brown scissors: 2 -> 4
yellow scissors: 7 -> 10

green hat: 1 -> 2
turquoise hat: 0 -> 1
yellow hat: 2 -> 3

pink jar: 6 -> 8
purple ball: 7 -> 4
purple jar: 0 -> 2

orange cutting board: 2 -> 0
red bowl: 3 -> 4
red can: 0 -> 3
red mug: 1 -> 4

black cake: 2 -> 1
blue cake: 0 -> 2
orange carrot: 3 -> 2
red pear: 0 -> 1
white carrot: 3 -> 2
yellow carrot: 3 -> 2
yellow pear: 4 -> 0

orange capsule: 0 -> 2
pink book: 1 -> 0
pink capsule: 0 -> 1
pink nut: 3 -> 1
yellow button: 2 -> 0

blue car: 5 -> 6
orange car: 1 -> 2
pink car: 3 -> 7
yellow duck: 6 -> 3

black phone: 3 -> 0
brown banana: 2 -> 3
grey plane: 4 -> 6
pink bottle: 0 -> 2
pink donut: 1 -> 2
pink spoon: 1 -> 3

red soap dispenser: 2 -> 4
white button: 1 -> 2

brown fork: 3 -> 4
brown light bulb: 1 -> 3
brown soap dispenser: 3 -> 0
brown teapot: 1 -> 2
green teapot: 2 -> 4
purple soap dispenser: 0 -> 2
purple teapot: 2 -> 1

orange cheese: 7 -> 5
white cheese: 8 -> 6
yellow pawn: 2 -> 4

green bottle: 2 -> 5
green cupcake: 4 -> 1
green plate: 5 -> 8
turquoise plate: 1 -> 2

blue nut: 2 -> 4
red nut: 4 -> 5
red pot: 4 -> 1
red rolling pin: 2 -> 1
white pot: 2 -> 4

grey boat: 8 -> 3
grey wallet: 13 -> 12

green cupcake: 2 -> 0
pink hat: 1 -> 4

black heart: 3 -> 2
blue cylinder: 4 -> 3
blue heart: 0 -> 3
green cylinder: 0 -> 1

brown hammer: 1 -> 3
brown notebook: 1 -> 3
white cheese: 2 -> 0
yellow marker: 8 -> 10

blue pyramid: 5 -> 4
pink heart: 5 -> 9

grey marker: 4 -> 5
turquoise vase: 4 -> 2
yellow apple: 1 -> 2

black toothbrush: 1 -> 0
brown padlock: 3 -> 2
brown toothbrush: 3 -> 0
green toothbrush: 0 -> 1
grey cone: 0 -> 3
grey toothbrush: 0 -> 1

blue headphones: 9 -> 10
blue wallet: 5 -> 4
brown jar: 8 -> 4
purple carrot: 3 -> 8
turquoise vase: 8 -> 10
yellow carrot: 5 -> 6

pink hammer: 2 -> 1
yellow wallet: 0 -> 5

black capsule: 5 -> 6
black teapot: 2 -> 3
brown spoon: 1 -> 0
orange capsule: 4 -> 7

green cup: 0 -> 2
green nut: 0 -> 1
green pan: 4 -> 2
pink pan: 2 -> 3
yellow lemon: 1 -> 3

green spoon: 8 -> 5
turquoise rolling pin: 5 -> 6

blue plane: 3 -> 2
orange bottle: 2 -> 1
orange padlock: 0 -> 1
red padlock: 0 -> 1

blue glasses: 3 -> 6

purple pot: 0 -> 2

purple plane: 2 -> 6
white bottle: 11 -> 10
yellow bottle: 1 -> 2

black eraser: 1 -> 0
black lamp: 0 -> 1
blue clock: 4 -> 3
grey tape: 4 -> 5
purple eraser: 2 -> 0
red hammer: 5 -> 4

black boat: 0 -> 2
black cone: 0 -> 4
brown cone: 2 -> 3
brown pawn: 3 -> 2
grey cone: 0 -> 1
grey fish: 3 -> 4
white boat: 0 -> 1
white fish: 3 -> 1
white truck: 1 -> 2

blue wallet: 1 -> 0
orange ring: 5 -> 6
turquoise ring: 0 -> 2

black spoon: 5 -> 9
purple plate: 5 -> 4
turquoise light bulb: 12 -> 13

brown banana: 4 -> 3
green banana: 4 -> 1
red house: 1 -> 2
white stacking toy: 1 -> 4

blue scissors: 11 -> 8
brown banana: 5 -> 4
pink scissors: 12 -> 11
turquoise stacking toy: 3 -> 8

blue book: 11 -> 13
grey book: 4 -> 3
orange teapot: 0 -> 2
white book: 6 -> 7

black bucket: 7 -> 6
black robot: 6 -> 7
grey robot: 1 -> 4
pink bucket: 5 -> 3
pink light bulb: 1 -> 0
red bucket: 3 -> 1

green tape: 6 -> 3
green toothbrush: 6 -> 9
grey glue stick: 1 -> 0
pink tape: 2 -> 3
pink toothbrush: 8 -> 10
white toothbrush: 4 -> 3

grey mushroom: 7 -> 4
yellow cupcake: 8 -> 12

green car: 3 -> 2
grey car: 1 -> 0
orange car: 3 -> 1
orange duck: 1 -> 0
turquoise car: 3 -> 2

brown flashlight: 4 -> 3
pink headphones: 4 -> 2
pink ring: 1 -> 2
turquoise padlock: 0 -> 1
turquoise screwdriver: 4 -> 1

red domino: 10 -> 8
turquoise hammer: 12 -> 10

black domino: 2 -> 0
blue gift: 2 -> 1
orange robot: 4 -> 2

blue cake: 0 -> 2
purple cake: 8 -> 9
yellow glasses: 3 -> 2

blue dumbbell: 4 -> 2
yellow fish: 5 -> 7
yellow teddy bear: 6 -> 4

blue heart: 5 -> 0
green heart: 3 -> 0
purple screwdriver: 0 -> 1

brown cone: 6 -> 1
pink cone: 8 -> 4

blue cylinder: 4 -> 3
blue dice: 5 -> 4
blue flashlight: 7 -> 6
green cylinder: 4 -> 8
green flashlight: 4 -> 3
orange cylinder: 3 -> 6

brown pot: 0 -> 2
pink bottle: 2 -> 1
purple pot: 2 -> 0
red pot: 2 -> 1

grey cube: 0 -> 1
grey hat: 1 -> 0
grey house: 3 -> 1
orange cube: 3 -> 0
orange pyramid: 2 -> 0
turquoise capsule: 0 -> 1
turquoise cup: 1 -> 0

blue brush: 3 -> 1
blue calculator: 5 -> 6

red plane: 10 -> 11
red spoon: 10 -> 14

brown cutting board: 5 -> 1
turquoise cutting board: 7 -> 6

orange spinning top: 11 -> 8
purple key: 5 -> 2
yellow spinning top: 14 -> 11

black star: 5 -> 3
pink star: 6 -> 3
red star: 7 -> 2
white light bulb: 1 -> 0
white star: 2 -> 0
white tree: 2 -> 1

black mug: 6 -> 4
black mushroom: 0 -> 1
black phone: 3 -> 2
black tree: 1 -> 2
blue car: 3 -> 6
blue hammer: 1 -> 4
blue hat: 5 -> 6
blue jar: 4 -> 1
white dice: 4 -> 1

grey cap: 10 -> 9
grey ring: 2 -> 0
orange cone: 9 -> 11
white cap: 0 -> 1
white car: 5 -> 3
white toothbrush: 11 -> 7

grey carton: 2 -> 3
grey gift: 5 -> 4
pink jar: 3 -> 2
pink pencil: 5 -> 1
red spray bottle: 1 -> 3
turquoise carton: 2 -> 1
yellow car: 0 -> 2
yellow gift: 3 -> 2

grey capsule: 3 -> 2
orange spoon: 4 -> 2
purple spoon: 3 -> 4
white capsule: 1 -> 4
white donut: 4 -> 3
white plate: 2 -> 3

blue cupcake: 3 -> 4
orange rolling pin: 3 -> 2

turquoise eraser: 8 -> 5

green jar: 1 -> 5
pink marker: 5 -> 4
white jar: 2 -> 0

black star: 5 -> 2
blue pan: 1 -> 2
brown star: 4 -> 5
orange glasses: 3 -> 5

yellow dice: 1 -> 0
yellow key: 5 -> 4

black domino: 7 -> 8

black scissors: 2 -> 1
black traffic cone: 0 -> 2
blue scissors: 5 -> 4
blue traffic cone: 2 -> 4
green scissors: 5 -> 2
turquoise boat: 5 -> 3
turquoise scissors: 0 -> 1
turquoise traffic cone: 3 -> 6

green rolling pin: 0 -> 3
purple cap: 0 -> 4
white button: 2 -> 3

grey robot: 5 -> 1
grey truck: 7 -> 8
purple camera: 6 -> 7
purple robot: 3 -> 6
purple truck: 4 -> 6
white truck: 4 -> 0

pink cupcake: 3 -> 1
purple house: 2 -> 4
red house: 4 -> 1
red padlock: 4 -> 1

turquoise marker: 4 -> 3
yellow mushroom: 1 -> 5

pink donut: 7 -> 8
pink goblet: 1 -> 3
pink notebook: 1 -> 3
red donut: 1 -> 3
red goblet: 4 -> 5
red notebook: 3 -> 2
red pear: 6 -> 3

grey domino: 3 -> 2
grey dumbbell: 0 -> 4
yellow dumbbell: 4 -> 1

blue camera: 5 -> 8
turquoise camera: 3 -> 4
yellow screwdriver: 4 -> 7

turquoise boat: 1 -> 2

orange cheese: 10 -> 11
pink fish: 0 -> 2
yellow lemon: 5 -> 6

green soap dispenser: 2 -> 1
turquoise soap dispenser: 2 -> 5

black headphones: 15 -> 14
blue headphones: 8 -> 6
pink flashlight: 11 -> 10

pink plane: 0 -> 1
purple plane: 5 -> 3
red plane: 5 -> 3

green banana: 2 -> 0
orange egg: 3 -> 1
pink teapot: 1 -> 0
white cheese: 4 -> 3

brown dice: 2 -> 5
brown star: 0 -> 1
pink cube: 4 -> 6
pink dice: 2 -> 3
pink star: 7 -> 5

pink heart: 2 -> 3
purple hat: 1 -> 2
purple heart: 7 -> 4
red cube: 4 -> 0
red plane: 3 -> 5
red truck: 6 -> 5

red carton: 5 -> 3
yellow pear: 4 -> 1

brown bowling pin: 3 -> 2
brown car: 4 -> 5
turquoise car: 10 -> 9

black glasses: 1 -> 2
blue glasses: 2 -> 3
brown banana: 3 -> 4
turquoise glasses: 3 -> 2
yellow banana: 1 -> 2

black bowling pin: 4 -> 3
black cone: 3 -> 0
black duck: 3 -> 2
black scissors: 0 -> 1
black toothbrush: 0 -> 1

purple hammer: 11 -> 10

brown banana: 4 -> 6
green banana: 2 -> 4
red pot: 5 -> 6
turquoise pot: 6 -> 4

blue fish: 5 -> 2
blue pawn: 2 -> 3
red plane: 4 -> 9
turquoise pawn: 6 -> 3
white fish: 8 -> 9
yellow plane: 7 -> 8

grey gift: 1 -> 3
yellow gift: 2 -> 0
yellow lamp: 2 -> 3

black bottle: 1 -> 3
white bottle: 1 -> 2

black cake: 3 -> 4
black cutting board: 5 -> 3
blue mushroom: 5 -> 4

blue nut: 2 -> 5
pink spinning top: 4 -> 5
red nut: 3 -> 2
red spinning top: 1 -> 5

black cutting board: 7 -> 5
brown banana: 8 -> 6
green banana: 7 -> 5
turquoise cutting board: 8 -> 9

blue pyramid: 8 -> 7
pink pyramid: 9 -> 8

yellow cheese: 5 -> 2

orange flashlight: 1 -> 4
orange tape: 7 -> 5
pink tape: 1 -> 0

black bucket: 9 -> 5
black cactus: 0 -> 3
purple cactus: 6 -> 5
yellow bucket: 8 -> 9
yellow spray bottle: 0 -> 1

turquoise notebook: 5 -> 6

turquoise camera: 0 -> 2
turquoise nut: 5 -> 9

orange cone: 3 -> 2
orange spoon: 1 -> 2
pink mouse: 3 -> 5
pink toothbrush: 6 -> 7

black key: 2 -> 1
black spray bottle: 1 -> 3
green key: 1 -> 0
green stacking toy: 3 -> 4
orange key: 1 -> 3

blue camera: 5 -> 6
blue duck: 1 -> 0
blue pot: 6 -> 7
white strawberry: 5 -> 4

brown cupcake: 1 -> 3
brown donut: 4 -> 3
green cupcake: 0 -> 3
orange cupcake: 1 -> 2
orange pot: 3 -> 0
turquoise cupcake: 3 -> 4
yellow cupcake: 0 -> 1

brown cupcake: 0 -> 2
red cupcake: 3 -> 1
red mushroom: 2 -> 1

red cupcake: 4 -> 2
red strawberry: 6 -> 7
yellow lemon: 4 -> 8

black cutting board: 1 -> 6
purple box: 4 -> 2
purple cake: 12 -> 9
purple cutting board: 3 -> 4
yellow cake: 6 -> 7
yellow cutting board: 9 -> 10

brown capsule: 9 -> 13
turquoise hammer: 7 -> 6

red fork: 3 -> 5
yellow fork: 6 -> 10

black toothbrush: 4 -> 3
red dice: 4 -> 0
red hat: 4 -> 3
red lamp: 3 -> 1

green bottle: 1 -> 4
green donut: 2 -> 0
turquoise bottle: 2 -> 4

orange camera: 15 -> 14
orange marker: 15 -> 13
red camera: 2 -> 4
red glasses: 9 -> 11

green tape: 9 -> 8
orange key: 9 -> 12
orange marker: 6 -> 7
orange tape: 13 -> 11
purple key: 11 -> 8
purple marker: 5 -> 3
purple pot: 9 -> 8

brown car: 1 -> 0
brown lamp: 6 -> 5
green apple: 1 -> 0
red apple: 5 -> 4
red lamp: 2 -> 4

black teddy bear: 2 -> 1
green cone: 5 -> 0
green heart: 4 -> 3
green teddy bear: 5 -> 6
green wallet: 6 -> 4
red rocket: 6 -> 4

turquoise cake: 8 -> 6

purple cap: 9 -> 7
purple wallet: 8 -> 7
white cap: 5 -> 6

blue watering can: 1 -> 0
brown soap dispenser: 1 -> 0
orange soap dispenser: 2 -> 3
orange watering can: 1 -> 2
------
Work to complete: Beginning with the top line of the data above, output every line exactly until the one that contains "red rolling pin: 2 -> 1", and include that one too.

Written solution:
brown scissors: 2 -> 4
yellow scissors: 7 -> 10

green hat: 1 -> 2
turquoise hat: 0 -> 1
yellow hat: 2 -> 3

pink jar: 6 -> 8
purple ball: 7 -> 4
purple jar: 0 -> 2

orange cutting board: 2 -> 0
red bowl: 3 -> 4
red can: 0 -> 3
red mug: 1 -> 4

black cake: 2 -> 1
blue cake: 0 -> 2
orange carrot: 3 -> 2
red pear: 0 -> 1
white carrot: 3 -> 2
yellow carrot: 3 -> 2
yellow pear: 4 -> 0

orange capsule: 0 -> 2
pink book: 1 -> 0
pink capsule: 0 -> 1
pink nut: 3 -> 1
yellow button: 2 -> 0

blue car: 5 -> 6
orange car: 1 -> 2
pink car: 3 -> 7
yellow duck: 6 -> 3

black phone: 3 -> 0
brown banana: 2 -> 3
grey plane: 4 -> 6
pink bottle: 0 -> 2
pink donut: 1 -> 2
pink spoon: 1 -> 3

red soap dispenser: 2 -> 4
white button: 1 -> 2

brown fork: 3 -> 4
brown light bulb: 1 -> 3
brown soap dispenser: 3 -> 0
brown teapot: 1 -> 2
green teapot: 2 -> 4
purple soap dispenser: 0 -> 2
purple teapot: 2 -> 1

orange cheese: 7 -> 5
white cheese: 8 -> 6
yellow pawn: 2 -> 4

green bottle: 2 -> 5
green cupcake: 4 -> 1
green plate: 5 -> 8
turquoise plate: 1 -> 2

blue nut: 2 -> 4
red nut: 4 -> 5
red pot: 4 -> 1
red rolling pin: 2 -> 1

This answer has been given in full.